What is being asked: With the pictures removed, set down all of the entries below exactly.

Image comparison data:
-- Opening Marker --

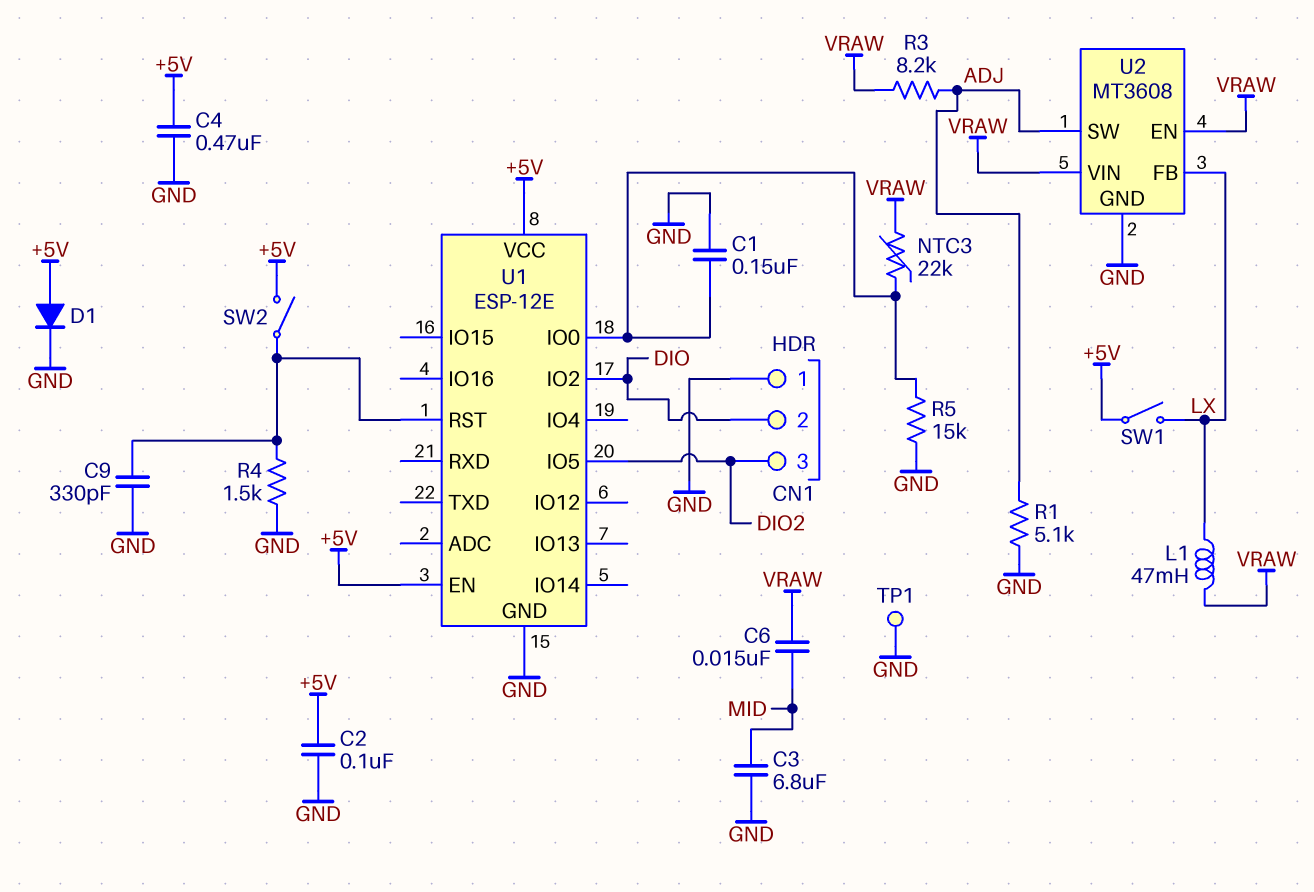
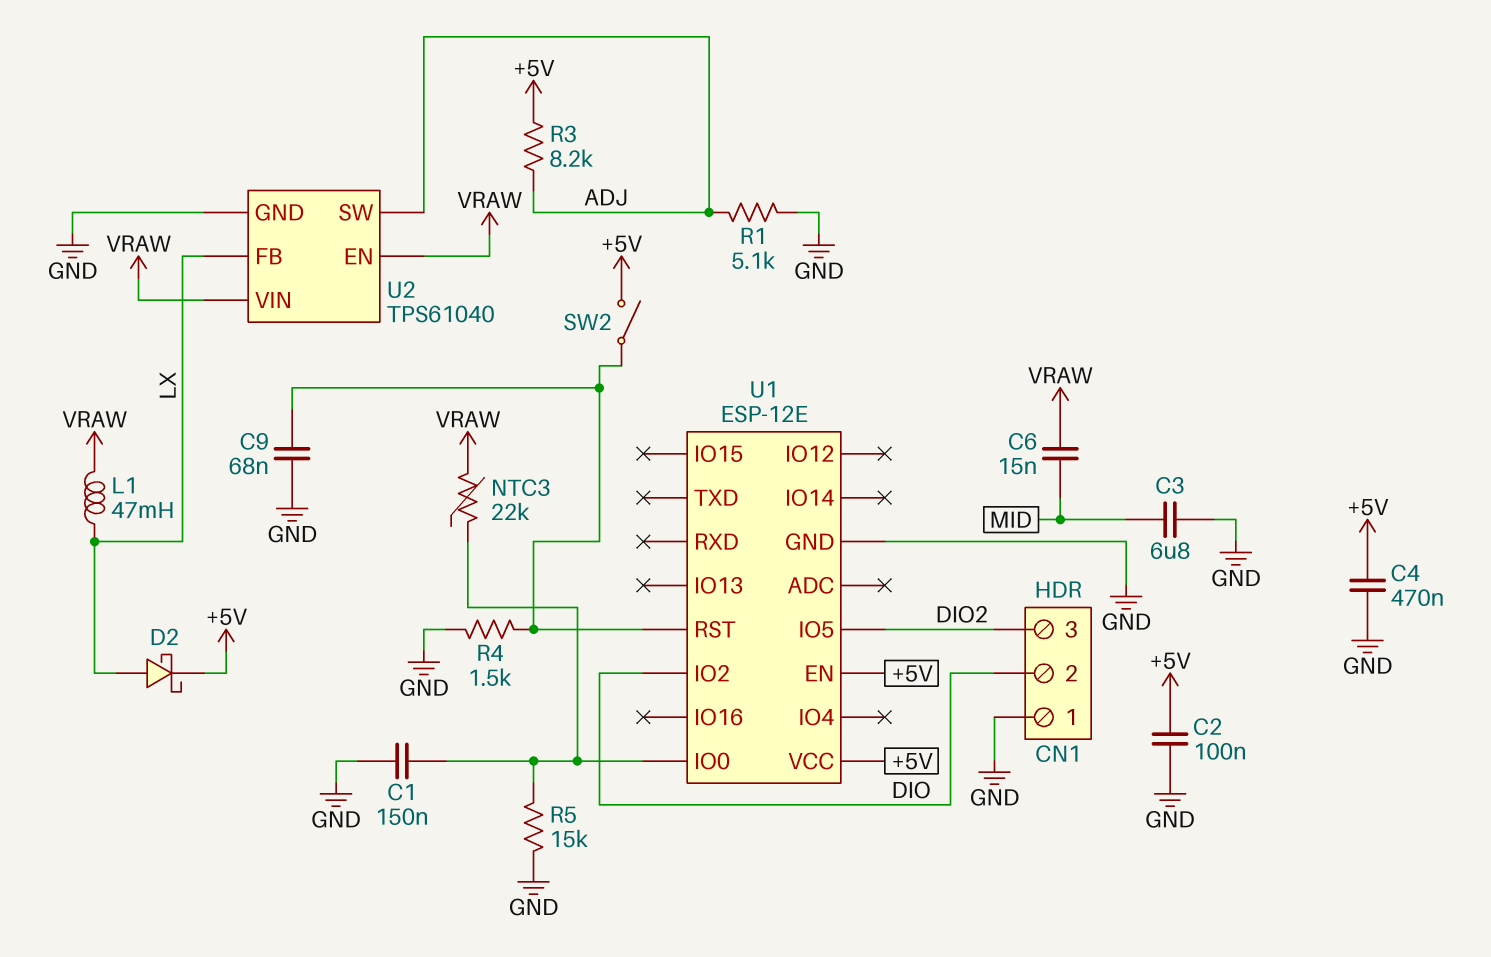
C9: 330pF (GND, U1/RST) -> 68nF (GND, U1/RST)
D1: diode (A +5V, K GND) -> none
D2: none -> schottky (A LX, K +5V)
R3: 8.2k (ADJ, VRAW) -> 8.2k (+5V, ADJ)
SW1: switch (+5V, LX) -> none
TP1: test point (GND) -> none
U2: MT3608 -> TPS61040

-- Closing Marker --

Task result:
C9: 330pF (GND, U1/RST) -> 68nF (GND, U1/RST)
D1: diode (A +5V, K GND) -> none
D2: none -> schottky (A LX, K +5V)
R3: 8.2k (ADJ, VRAW) -> 8.2k (+5V, ADJ)
SW1: switch (+5V, LX) -> none
TP1: test point (GND) -> none
U2: MT3608 -> TPS61040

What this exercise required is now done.